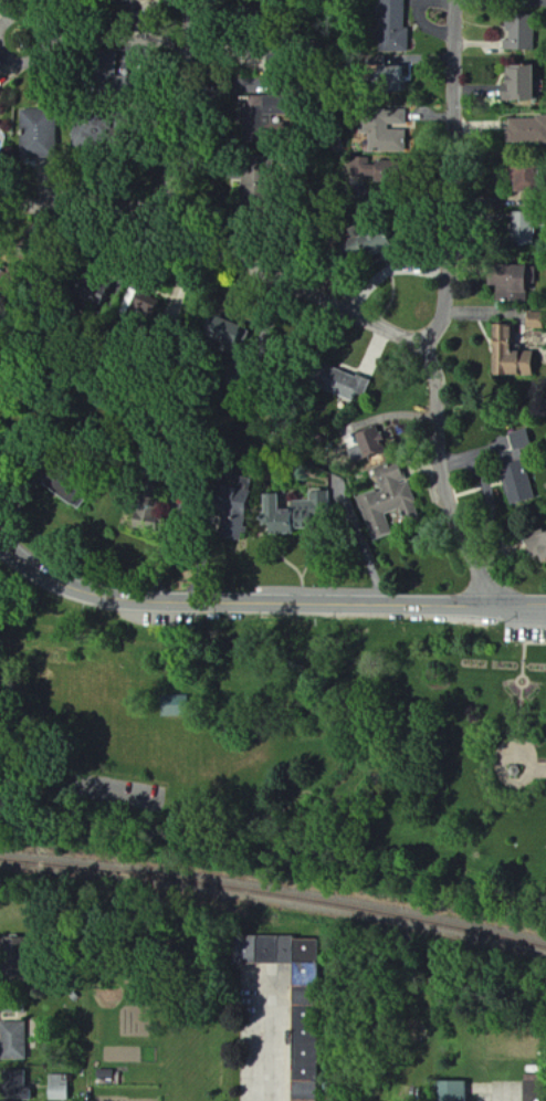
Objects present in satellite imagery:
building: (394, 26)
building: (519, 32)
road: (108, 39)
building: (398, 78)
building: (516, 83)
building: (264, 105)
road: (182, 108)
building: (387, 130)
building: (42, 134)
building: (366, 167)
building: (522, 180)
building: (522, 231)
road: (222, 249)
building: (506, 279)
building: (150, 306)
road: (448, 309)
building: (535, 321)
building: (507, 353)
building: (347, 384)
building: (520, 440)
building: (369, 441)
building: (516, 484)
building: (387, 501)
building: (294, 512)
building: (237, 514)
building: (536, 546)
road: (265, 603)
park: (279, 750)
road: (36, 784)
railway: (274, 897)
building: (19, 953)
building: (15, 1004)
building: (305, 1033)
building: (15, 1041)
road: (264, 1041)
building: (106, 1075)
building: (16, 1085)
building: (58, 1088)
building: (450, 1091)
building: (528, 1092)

········

Exercise requirements | Where an entry includes an image, leave that image out; otherwise, reproduce everything exactly.

Your solution |
Objects present in satellite imagery:
building: (394, 26)
building: (519, 32)
road: (108, 39)
building: (398, 78)
building: (516, 83)
building: (264, 105)
road: (182, 108)
building: (387, 130)
building: (42, 134)
building: (366, 167)
building: (522, 180)
building: (522, 231)
road: (222, 249)
building: (506, 279)
building: (150, 306)
road: (448, 309)
building: (535, 321)
building: (507, 353)
building: (347, 384)
building: (520, 440)
building: (369, 441)
building: (516, 484)
building: (387, 501)
building: (294, 512)
building: (237, 514)
building: (536, 546)
road: (265, 603)
park: (279, 750)
road: (36, 784)
railway: (274, 897)
building: (19, 953)
building: (15, 1004)
building: (305, 1033)
building: (15, 1041)
road: (264, 1041)
building: (106, 1075)
building: (16, 1085)
building: (58, 1088)
building: (450, 1091)
building: (528, 1092)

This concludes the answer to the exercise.